## Material for this task
=== Section Start ===

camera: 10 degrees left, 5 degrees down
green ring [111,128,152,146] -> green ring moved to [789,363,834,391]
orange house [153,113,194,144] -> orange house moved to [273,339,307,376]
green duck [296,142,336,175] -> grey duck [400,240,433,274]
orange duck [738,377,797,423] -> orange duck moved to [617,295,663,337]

=== Section End ===
=== Section Start ===

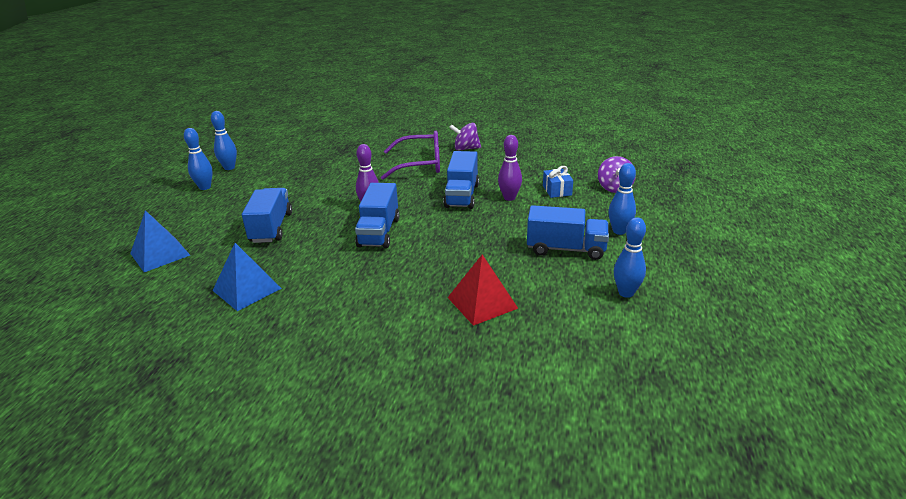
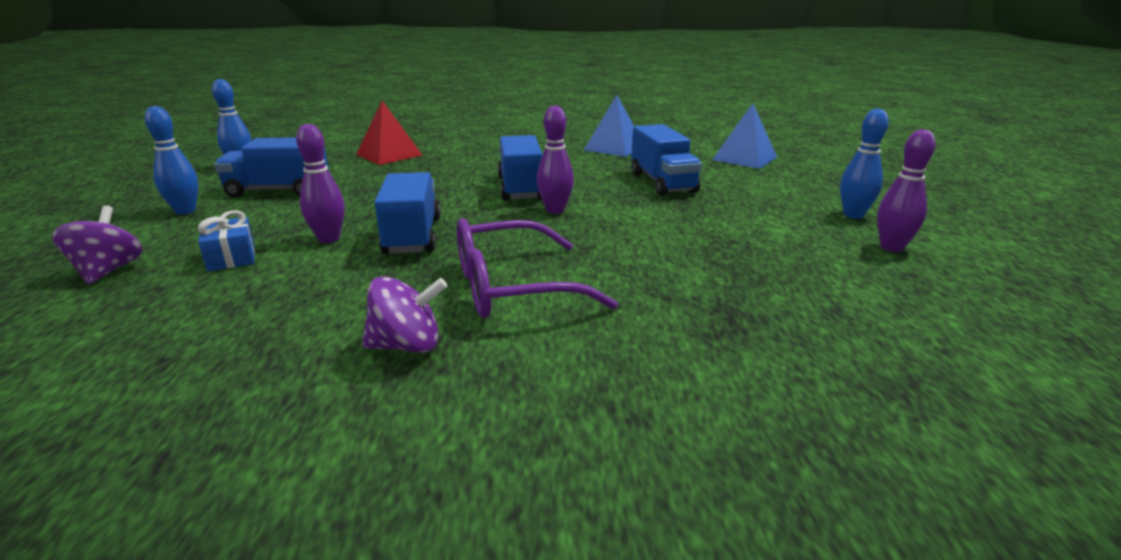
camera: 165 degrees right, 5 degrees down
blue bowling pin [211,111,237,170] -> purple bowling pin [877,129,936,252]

=== Section End ===

## Your objective
Repeat, character for character, the lines of the material above from the line with "orange house [153,113,194,144]" through the line with "orange duck [738,377,797,423]".

## Solution to this problem
orange house [153,113,194,144] -> orange house moved to [273,339,307,376]
green duck [296,142,336,175] -> grey duck [400,240,433,274]
orange duck [738,377,797,423] -> orange duck moved to [617,295,663,337]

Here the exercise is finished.